> _Scene edit records_:
Start of Block

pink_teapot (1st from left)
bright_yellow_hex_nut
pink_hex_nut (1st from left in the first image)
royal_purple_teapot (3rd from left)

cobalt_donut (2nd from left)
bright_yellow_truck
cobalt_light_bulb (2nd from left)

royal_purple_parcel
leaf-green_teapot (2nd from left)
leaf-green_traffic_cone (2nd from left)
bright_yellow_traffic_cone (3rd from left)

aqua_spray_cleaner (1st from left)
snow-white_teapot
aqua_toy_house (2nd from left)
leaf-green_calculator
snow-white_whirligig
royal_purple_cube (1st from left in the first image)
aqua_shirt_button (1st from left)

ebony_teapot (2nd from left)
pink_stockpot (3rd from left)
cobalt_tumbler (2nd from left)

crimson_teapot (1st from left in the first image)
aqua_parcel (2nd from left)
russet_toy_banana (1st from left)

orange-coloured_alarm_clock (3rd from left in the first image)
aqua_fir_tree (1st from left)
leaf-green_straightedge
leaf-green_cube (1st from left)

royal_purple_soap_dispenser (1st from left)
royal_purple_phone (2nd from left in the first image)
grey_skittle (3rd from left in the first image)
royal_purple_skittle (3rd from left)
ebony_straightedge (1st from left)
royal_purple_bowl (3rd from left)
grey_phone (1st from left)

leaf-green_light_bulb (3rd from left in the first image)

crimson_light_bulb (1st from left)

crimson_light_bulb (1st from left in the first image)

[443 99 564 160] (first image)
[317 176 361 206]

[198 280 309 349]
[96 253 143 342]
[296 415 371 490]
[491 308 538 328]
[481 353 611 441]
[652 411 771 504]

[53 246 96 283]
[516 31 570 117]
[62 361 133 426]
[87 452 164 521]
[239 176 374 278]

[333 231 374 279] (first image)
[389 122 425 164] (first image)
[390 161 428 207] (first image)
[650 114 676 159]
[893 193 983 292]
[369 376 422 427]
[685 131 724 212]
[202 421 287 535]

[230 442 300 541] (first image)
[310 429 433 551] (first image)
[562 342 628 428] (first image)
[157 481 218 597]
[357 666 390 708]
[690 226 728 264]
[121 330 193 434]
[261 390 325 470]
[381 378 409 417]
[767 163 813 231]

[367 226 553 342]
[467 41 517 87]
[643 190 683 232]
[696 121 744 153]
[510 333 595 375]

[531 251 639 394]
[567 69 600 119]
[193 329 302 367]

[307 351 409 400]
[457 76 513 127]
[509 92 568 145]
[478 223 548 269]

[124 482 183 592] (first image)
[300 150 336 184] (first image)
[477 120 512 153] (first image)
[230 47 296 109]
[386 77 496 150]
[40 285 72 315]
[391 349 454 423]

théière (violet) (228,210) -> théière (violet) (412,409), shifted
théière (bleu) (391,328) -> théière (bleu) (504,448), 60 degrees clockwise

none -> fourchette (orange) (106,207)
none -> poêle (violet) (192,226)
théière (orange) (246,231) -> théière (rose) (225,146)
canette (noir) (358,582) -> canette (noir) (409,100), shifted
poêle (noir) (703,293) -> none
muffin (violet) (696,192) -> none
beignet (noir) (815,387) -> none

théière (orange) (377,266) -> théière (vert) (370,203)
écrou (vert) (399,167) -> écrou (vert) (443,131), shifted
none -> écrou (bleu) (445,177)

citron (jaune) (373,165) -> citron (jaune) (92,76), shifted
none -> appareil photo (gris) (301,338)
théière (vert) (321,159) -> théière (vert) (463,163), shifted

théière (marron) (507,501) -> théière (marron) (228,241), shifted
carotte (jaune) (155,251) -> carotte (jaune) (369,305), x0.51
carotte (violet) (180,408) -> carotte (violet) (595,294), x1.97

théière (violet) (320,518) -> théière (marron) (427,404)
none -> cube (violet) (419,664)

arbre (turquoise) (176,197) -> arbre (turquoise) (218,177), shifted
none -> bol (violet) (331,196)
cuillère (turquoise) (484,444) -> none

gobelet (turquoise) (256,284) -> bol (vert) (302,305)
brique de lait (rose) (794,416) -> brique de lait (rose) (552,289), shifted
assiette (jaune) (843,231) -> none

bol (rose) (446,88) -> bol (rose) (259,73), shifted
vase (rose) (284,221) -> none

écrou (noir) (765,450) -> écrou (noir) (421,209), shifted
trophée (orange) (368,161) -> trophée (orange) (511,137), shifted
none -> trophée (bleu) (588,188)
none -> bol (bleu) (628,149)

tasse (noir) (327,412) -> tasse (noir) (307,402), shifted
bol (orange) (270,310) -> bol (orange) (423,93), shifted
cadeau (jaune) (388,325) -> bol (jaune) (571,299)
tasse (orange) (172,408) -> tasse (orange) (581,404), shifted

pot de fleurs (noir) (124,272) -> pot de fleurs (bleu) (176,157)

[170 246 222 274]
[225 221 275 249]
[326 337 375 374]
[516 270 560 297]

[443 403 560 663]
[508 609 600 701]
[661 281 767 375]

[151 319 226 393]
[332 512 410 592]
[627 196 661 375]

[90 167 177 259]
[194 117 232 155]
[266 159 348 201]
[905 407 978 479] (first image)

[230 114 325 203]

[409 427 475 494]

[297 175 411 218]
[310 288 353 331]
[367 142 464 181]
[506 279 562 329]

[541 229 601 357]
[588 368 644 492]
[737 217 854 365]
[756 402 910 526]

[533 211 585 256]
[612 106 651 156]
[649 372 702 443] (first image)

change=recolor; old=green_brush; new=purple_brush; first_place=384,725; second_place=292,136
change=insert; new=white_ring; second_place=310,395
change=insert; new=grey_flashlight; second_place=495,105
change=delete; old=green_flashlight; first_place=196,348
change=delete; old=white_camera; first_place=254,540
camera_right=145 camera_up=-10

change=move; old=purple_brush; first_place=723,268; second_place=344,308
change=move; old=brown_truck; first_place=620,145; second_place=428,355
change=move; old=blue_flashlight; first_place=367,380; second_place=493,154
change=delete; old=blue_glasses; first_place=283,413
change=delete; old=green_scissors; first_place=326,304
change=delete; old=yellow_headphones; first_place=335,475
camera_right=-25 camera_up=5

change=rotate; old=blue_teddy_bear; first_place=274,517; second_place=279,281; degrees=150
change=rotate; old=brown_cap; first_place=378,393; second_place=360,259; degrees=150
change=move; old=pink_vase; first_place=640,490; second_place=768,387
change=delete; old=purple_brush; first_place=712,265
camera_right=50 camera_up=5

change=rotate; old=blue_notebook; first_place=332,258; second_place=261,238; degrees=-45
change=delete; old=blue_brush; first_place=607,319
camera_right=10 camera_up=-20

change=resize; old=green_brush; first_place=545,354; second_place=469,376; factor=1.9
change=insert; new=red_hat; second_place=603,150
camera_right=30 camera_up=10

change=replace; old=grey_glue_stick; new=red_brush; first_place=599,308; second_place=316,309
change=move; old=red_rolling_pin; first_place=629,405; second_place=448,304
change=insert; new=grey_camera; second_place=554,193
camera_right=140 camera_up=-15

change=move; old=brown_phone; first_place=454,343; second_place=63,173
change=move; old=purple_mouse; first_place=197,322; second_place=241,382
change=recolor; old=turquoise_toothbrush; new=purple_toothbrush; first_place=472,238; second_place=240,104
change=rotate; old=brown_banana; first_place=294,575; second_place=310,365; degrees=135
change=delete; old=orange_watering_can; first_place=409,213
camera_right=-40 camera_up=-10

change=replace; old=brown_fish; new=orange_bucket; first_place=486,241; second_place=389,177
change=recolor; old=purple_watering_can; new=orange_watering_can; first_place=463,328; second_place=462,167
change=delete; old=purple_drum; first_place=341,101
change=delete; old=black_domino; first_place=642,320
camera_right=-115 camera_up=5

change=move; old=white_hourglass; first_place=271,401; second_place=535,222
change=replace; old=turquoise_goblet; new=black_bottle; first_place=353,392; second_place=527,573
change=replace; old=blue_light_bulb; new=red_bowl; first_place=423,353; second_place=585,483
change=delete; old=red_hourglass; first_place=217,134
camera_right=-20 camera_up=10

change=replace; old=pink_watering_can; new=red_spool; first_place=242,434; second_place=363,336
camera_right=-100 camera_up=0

End of Block

> _What the task asks_:
With the first line being the one containing "[650 114 676 159]" and the last line the one containing "[477 120 512 153] (first image)", transcribe exactly the lines above that fall in that range.

> _Response_:
[650 114 676 159]
[893 193 983 292]
[369 376 422 427]
[685 131 724 212]
[202 421 287 535]

[230 442 300 541] (first image)
[310 429 433 551] (first image)
[562 342 628 428] (first image)
[157 481 218 597]
[357 666 390 708]
[690 226 728 264]
[121 330 193 434]
[261 390 325 470]
[381 378 409 417]
[767 163 813 231]

[367 226 553 342]
[467 41 517 87]
[643 190 683 232]
[696 121 744 153]
[510 333 595 375]

[531 251 639 394]
[567 69 600 119]
[193 329 302 367]

[307 351 409 400]
[457 76 513 127]
[509 92 568 145]
[478 223 548 269]

[124 482 183 592] (first image)
[300 150 336 184] (first image)
[477 120 512 153] (first image)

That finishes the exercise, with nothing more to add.